▶ _Scene edit records_:
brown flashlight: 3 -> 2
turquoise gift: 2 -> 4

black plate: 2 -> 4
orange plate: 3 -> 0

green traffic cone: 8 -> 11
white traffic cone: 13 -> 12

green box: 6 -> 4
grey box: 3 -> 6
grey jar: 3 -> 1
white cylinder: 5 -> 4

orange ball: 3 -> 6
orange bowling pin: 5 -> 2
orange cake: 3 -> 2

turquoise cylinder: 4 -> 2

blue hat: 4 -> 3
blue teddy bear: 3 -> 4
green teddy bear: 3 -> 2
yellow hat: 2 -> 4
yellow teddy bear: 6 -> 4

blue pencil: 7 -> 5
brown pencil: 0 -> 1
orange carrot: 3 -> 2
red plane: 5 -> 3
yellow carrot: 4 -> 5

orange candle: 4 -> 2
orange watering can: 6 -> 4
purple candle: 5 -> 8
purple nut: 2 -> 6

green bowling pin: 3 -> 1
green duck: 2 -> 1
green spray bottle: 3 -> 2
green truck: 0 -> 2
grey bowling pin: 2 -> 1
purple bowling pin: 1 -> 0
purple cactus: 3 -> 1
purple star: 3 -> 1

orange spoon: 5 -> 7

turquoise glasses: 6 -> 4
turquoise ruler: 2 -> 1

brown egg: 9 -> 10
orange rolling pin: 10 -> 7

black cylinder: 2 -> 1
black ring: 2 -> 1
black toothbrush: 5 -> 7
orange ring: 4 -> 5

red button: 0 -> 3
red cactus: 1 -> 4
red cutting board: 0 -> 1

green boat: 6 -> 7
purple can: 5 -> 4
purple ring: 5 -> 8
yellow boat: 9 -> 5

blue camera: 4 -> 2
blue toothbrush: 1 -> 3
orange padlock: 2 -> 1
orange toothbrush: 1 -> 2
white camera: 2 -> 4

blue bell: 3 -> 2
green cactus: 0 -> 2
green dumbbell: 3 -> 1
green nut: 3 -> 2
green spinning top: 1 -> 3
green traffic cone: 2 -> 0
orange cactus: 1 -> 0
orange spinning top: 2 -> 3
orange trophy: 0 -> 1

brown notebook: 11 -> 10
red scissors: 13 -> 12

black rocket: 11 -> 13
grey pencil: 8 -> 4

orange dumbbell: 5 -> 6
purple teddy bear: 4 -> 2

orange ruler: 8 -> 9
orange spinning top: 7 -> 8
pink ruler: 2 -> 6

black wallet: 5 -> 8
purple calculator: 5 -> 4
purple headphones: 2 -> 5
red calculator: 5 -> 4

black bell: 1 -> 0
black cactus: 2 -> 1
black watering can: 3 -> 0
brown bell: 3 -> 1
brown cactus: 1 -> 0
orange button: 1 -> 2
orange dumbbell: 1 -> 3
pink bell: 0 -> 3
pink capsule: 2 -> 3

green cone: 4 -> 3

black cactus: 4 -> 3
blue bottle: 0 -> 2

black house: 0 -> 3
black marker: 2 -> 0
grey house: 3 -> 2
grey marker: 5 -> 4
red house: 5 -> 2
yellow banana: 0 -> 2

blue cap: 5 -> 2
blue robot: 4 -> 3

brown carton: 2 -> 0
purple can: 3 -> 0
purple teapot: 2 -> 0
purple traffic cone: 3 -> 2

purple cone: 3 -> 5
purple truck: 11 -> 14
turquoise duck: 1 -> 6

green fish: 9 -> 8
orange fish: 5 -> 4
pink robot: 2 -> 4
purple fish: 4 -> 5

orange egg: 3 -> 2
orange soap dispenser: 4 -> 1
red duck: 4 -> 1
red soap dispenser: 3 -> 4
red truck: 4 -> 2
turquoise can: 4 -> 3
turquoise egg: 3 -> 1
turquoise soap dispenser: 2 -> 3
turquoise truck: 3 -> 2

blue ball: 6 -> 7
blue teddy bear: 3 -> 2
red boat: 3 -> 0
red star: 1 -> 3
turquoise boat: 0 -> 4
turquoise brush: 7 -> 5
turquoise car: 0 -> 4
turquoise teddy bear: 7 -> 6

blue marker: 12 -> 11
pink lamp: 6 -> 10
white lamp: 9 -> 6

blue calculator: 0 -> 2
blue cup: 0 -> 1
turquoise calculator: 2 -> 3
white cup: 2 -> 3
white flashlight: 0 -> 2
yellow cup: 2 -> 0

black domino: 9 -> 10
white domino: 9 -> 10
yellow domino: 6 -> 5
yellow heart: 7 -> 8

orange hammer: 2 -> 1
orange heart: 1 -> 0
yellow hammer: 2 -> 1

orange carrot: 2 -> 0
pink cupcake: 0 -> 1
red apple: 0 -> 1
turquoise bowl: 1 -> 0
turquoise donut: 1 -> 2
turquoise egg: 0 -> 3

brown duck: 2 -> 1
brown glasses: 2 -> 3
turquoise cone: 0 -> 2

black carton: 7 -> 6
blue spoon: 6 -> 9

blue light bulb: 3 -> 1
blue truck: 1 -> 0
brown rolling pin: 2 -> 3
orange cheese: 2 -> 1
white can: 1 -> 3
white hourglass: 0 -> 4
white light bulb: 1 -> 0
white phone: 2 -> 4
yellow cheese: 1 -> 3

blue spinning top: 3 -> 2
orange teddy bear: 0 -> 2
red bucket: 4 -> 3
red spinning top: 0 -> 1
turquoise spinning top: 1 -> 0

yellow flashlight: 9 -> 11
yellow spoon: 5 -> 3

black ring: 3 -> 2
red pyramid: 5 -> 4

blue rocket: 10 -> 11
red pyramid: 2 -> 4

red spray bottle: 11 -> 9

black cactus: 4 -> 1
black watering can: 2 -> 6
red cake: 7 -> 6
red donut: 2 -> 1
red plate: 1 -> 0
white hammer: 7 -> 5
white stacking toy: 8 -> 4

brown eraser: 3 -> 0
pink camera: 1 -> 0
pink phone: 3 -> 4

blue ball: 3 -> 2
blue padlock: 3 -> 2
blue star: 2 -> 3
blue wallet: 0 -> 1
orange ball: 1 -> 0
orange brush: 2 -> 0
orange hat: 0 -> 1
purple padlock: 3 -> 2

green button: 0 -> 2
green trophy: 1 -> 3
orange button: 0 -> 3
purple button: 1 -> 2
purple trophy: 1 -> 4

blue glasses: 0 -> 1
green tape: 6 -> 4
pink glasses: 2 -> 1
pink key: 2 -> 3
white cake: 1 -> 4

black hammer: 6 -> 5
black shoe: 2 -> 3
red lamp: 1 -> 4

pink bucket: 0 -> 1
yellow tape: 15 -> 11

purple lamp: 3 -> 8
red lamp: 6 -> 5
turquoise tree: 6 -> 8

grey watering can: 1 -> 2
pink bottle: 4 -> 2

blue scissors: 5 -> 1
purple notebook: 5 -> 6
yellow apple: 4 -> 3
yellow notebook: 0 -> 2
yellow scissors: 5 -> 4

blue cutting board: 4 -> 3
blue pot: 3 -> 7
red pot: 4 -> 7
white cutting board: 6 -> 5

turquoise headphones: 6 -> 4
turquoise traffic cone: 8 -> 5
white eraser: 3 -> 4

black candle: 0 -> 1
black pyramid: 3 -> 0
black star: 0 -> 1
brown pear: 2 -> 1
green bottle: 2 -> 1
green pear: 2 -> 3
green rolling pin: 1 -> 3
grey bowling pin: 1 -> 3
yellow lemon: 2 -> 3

▶ _AIM OF THE TASK_: The required output is the exact run of lines from the beginning of the records to the line with "blue pencil: 7 -> 5", that line included.

▶ _ANSWER TO THE PROBLEM_:
brown flashlight: 3 -> 2
turquoise gift: 2 -> 4

black plate: 2 -> 4
orange plate: 3 -> 0

green traffic cone: 8 -> 11
white traffic cone: 13 -> 12

green box: 6 -> 4
grey box: 3 -> 6
grey jar: 3 -> 1
white cylinder: 5 -> 4

orange ball: 3 -> 6
orange bowling pin: 5 -> 2
orange cake: 3 -> 2

turquoise cylinder: 4 -> 2

blue hat: 4 -> 3
blue teddy bear: 3 -> 4
green teddy bear: 3 -> 2
yellow hat: 2 -> 4
yellow teddy bear: 6 -> 4

blue pencil: 7 -> 5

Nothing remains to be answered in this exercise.